→ **Dataset excerpts**:
______________________________

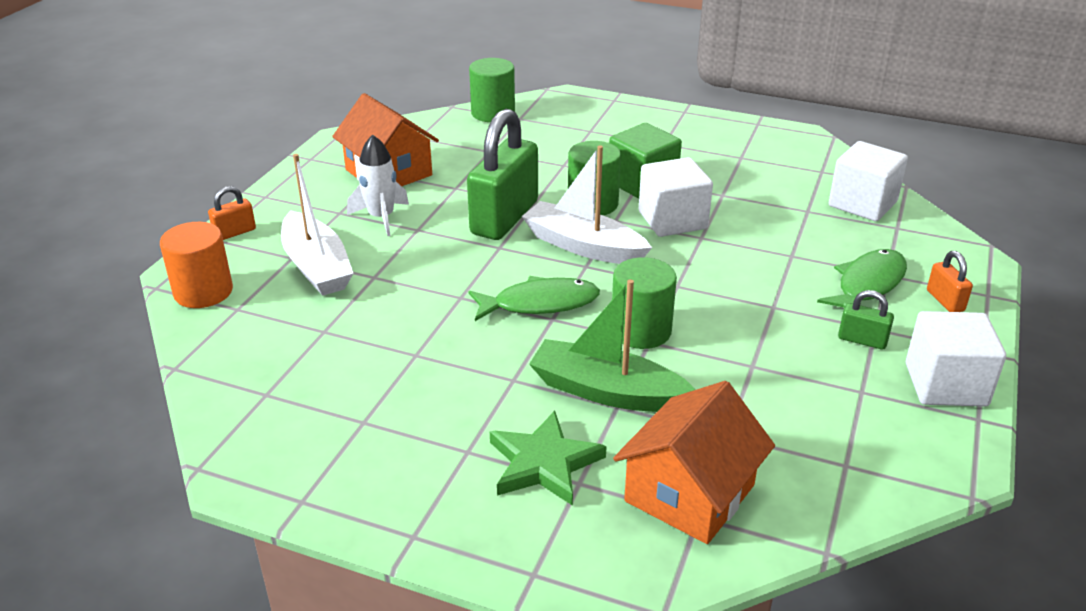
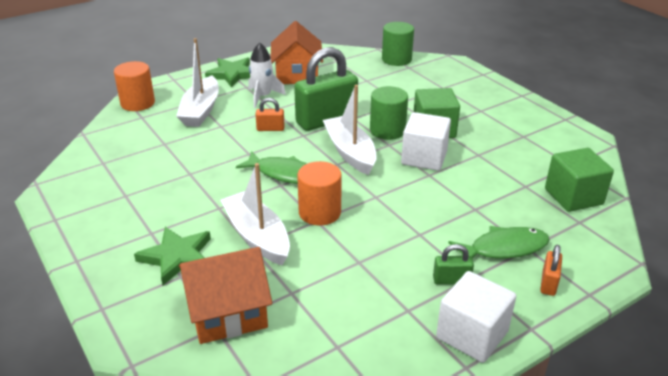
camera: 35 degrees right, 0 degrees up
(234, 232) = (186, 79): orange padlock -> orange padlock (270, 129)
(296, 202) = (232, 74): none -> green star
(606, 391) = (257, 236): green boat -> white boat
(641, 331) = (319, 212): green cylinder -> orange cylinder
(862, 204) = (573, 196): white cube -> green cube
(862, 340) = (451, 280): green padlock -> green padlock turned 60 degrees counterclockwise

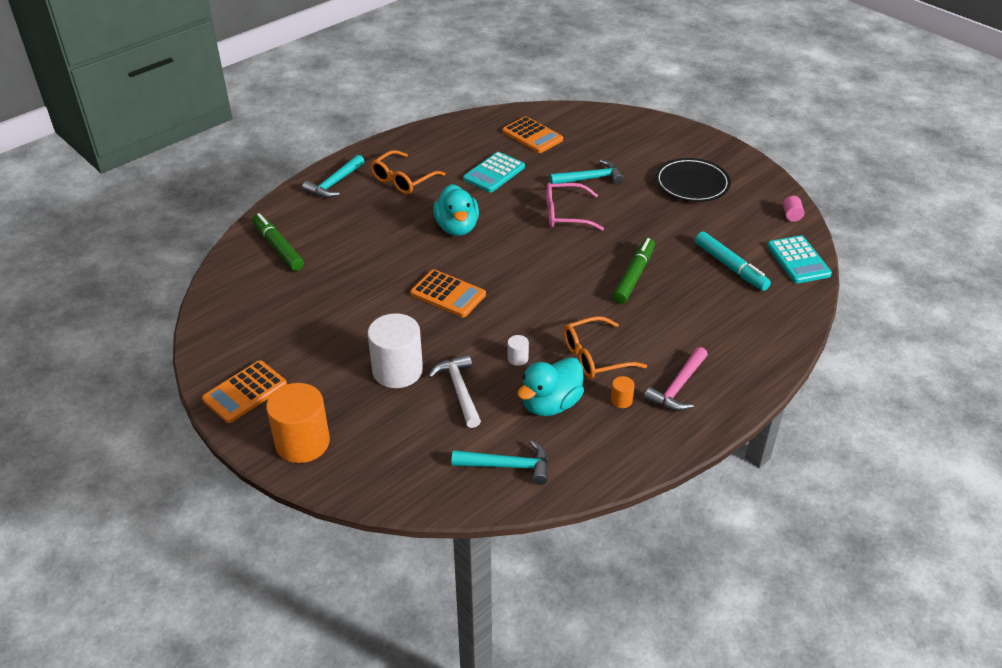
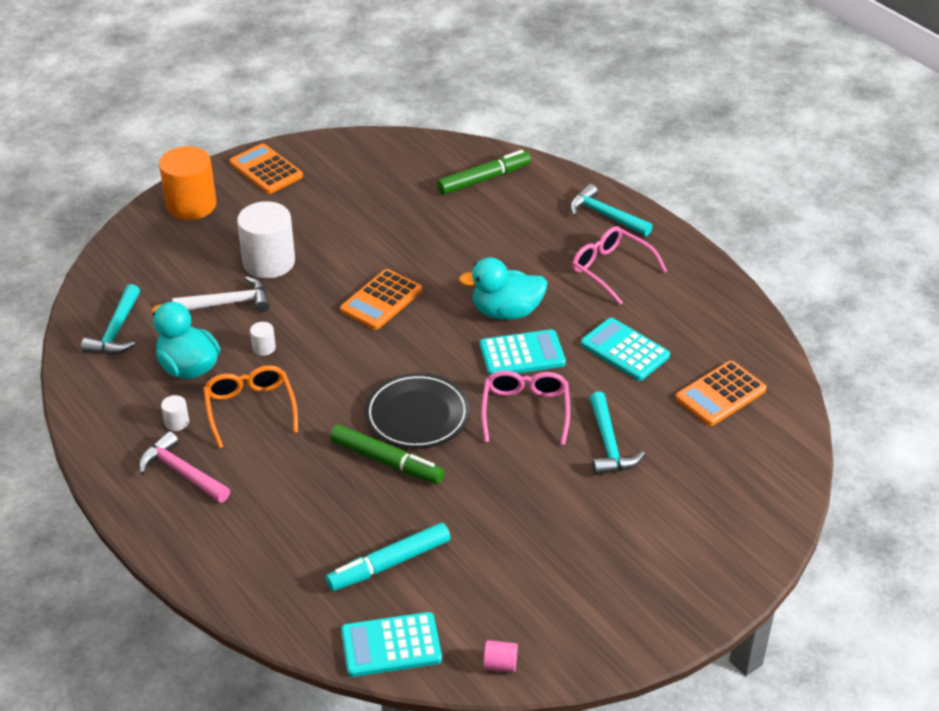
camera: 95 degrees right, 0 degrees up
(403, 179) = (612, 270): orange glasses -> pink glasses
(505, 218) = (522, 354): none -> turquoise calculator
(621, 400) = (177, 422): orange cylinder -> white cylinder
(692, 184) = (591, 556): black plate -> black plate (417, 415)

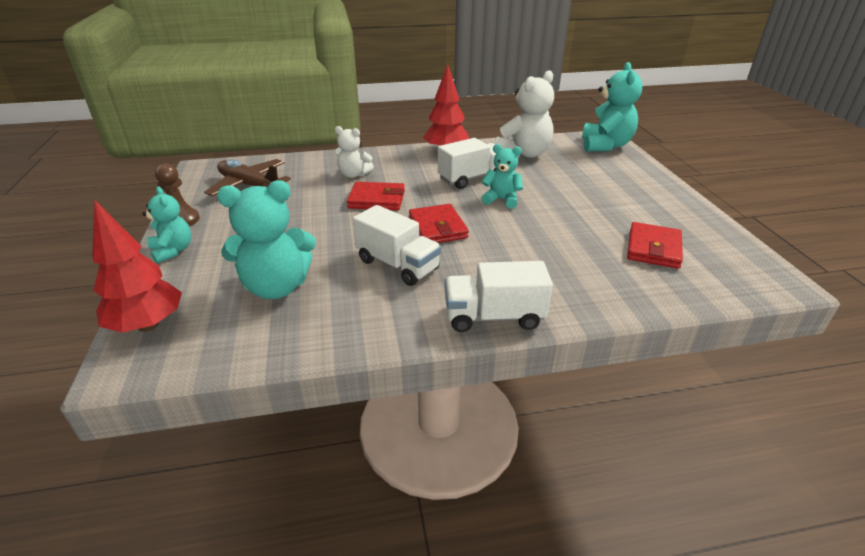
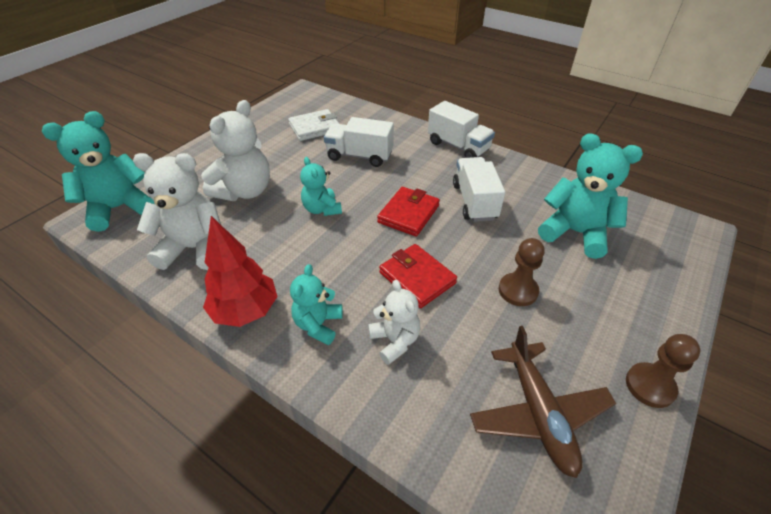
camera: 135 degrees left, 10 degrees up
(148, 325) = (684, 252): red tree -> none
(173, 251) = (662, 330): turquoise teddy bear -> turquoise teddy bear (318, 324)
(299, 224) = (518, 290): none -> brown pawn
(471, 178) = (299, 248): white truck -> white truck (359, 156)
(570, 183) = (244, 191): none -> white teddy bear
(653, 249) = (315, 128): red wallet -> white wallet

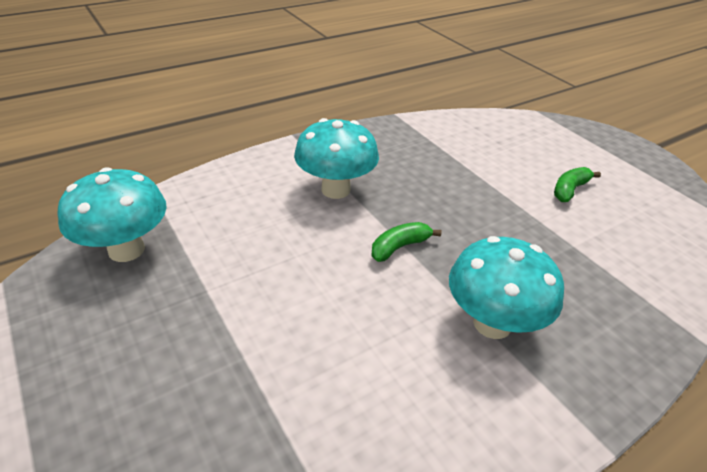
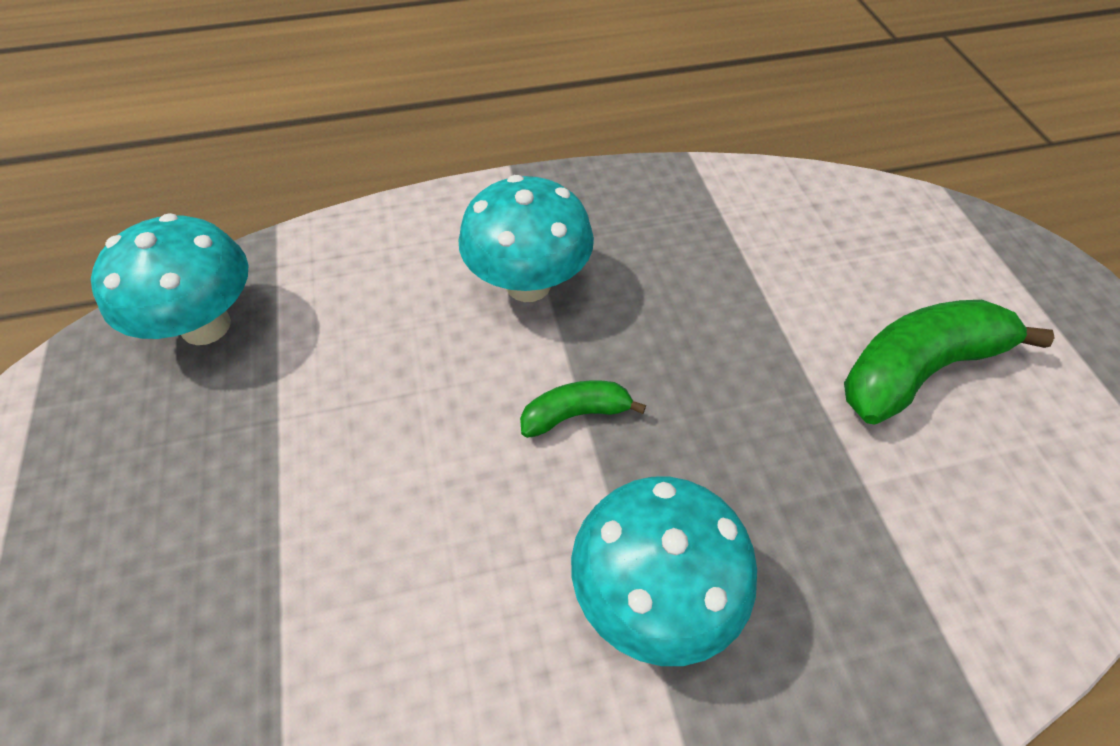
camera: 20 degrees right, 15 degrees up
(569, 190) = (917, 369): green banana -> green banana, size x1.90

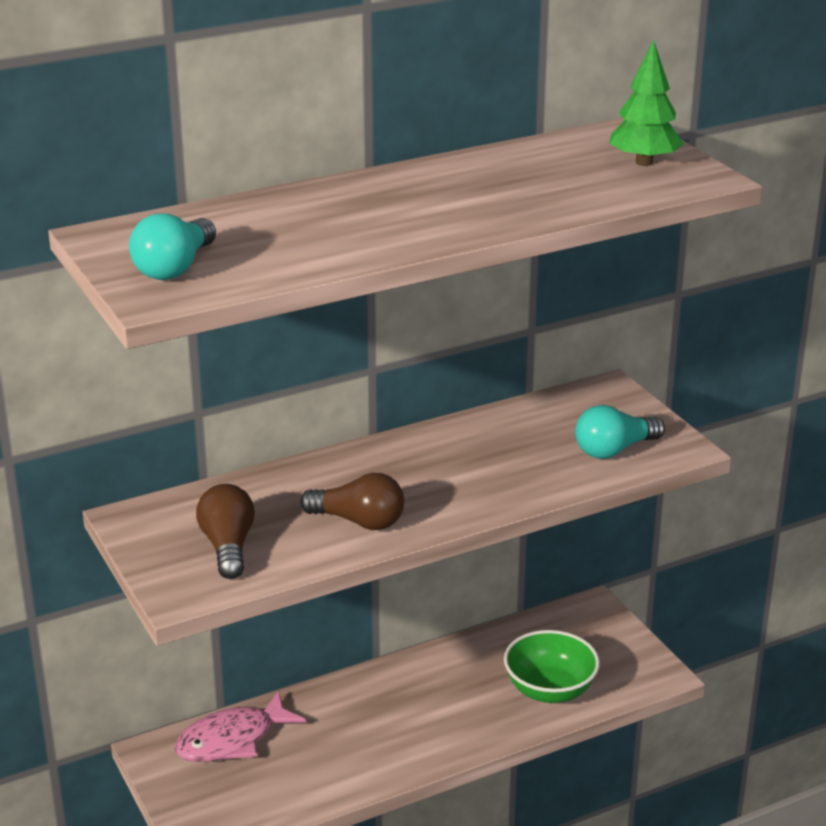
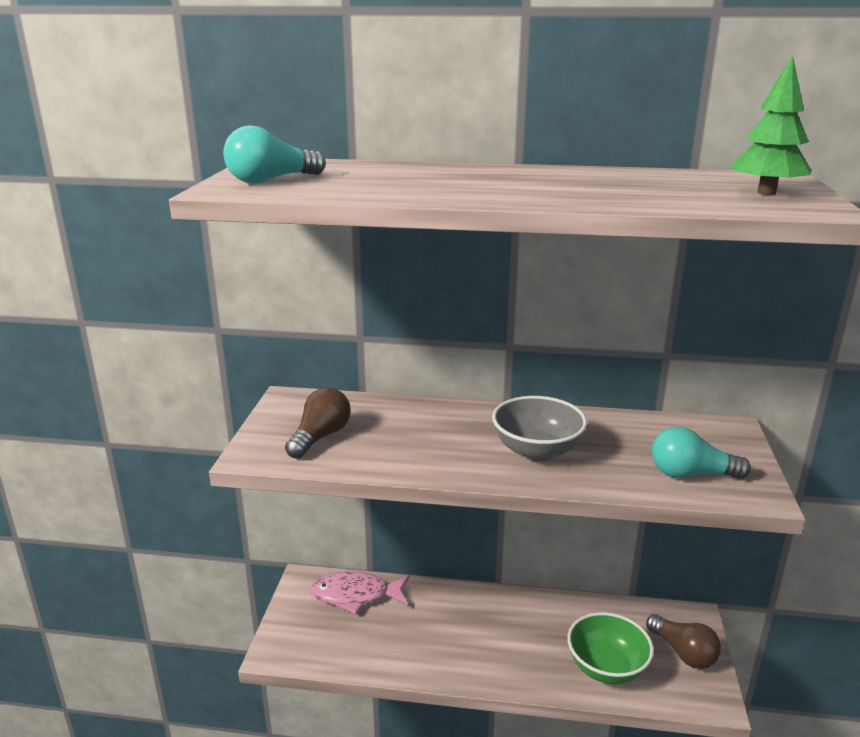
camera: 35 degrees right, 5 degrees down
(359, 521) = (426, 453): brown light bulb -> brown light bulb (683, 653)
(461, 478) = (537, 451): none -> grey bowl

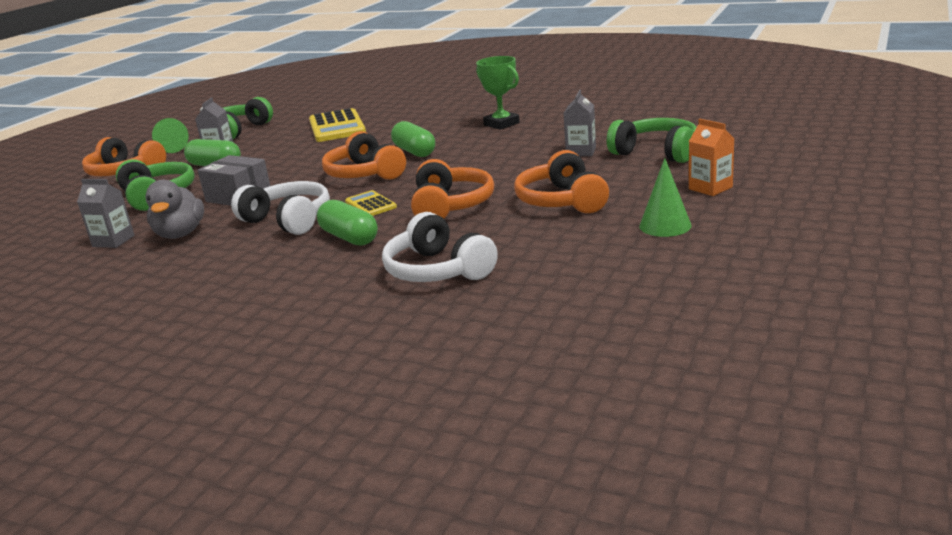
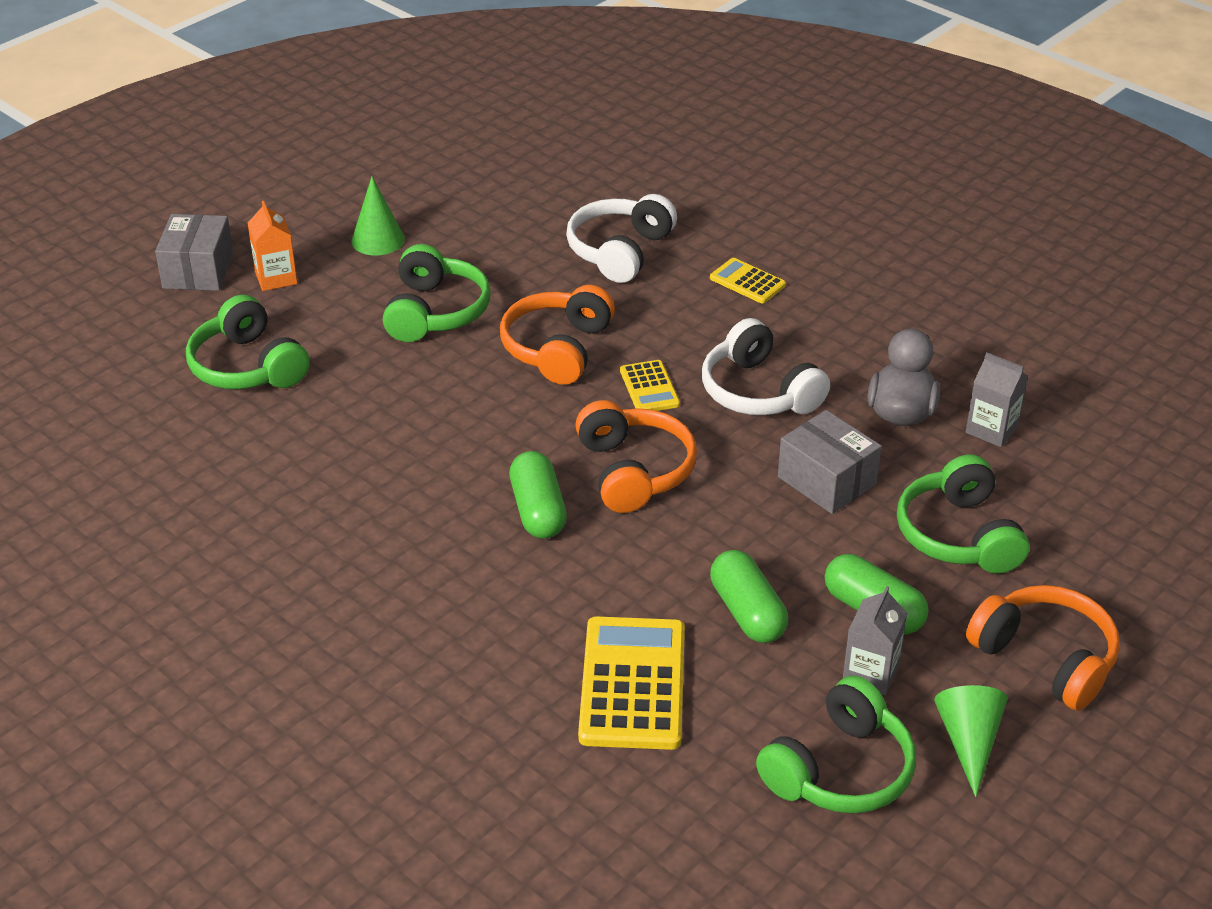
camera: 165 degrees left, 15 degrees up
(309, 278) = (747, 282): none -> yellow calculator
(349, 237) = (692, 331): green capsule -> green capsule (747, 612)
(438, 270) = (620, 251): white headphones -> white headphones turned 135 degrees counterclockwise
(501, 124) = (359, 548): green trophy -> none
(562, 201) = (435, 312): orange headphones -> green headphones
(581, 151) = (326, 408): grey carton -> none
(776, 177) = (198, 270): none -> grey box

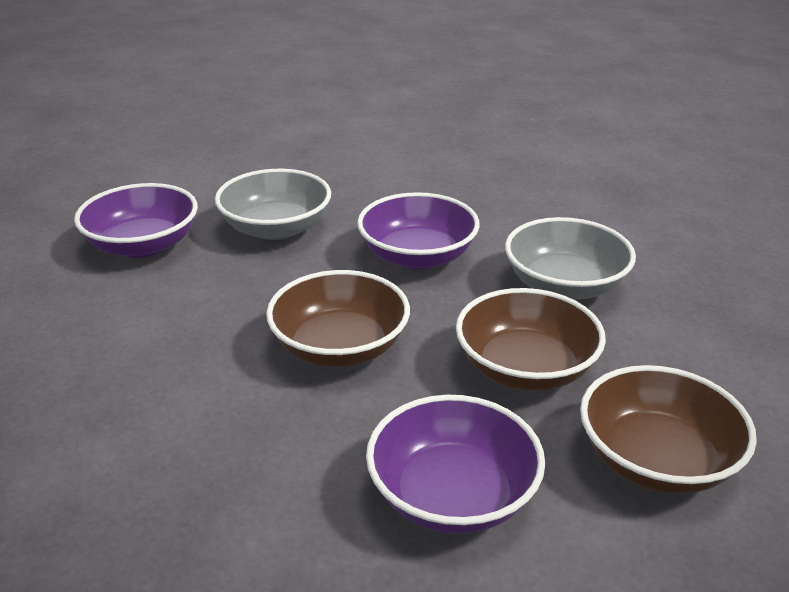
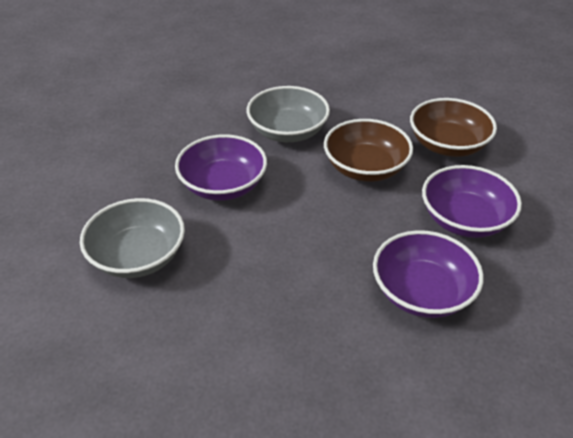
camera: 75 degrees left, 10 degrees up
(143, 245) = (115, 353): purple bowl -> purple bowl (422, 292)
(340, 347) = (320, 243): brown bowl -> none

______________________________

→ **Work item**:
Leaving the pictures out, give back each line above exactly.

→ **Answer section**:
camera: 35 degrees right, 0 degrees up
(234, 232) = (186, 79): orange padlock -> orange padlock (270, 129)
(296, 202) = (232, 74): none -> green star
(606, 391) = (257, 236): green boat -> white boat
(641, 331) = (319, 212): green cylinder -> orange cylinder
(862, 204) = (573, 196): white cube -> green cube
(862, 340) = (451, 280): green padlock -> green padlock turned 60 degrees counterclockwise

camera: 95 degrees right, 0 degrees up
(403, 179) = (612, 270): orange glasses -> pink glasses
(505, 218) = (522, 354): none -> turquoise calculator
(621, 400) = (177, 422): orange cylinder -> white cylinder
(692, 184) = (591, 556): black plate -> black plate (417, 415)

camera: 135 degrees left, 10 degrees up
(148, 325) = (684, 252): red tree -> none
(173, 251) = (662, 330): turquoise teddy bear -> turquoise teddy bear (318, 324)
(299, 224) = (518, 290): none -> brown pawn
(471, 178) = (299, 248): white truck -> white truck (359, 156)
(570, 183) = (244, 191): none -> white teddy bear
(653, 249) = (315, 128): red wallet -> white wallet

camera: 20 degrees right, 15 degrees up
(569, 190) = (917, 369): green banana -> green banana, size x1.90

camera: 35 degrees right, 5 degrees down
(359, 521) = (426, 453): brown light bulb -> brown light bulb (683, 653)
(461, 478) = (537, 451): none -> grey bowl

camera: 165 degrees left, 15 degrees up
(309, 278) = (747, 282): none -> yellow calculator
(349, 237) = (692, 331): green capsule -> green capsule (747, 612)
(438, 270) = (620, 251): white headphones -> white headphones turned 135 degrees counterclockwise
(501, 124) = (359, 548): green trophy -> none
(562, 201) = (435, 312): orange headphones -> green headphones
(581, 151) = (326, 408): grey carton -> none
(776, 177) = (198, 270): none -> grey box

camera: 75 degrees left, 10 degrees up
(143, 245) = (115, 353): purple bowl -> purple bowl (422, 292)
(340, 347) = (320, 243): brown bowl -> none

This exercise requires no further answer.